*** Begin section ***

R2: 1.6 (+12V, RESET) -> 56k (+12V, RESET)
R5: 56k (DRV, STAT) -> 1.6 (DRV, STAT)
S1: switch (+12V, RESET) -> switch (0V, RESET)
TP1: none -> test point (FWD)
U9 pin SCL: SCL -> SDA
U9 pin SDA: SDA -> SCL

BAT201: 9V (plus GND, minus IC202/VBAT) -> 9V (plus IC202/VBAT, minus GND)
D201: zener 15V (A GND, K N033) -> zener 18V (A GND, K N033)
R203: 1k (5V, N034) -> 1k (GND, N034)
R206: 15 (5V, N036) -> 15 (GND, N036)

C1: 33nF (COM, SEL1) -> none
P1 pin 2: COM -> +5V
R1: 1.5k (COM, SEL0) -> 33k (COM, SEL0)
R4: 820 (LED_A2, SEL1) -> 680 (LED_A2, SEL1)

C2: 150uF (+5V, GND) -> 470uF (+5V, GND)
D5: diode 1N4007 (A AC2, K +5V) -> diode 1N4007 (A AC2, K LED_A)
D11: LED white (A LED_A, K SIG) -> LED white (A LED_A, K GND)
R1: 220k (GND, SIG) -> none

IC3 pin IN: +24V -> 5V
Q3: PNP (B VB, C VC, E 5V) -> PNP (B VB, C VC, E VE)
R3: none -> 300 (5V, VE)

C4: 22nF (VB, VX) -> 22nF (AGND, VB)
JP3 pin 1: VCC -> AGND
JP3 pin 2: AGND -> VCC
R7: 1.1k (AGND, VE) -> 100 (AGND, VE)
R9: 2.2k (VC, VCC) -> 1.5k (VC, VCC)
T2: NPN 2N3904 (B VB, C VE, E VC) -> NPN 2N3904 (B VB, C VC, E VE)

*** End section ***

:: Work required ::
Return the whole listing, word for word.

:: Response ::
R2: 1.6 (+12V, RESET) -> 56k (+12V, RESET)
R5: 56k (DRV, STAT) -> 1.6 (DRV, STAT)
S1: switch (+12V, RESET) -> switch (0V, RESET)
TP1: none -> test point (FWD)
U9 pin SCL: SCL -> SDA
U9 pin SDA: SDA -> SCL

BAT201: 9V (plus GND, minus IC202/VBAT) -> 9V (plus IC202/VBAT, minus GND)
D201: zener 15V (A GND, K N033) -> zener 18V (A GND, K N033)
R203: 1k (5V, N034) -> 1k (GND, N034)
R206: 15 (5V, N036) -> 15 (GND, N036)

C1: 33nF (COM, SEL1) -> none
P1 pin 2: COM -> +5V
R1: 1.5k (COM, SEL0) -> 33k (COM, SEL0)
R4: 820 (LED_A2, SEL1) -> 680 (LED_A2, SEL1)

C2: 150uF (+5V, GND) -> 470uF (+5V, GND)
D5: diode 1N4007 (A AC2, K +5V) -> diode 1N4007 (A AC2, K LED_A)
D11: LED white (A LED_A, K SIG) -> LED white (A LED_A, K GND)
R1: 220k (GND, SIG) -> none

IC3 pin IN: +24V -> 5V
Q3: PNP (B VB, C VC, E 5V) -> PNP (B VB, C VC, E VE)
R3: none -> 300 (5V, VE)

C4: 22nF (VB, VX) -> 22nF (AGND, VB)
JP3 pin 1: VCC -> AGND
JP3 pin 2: AGND -> VCC
R7: 1.1k (AGND, VE) -> 100 (AGND, VE)
R9: 2.2k (VC, VCC) -> 1.5k (VC, VCC)
T2: NPN 2N3904 (B VB, C VE, E VC) -> NPN 2N3904 (B VB, C VC, E VE)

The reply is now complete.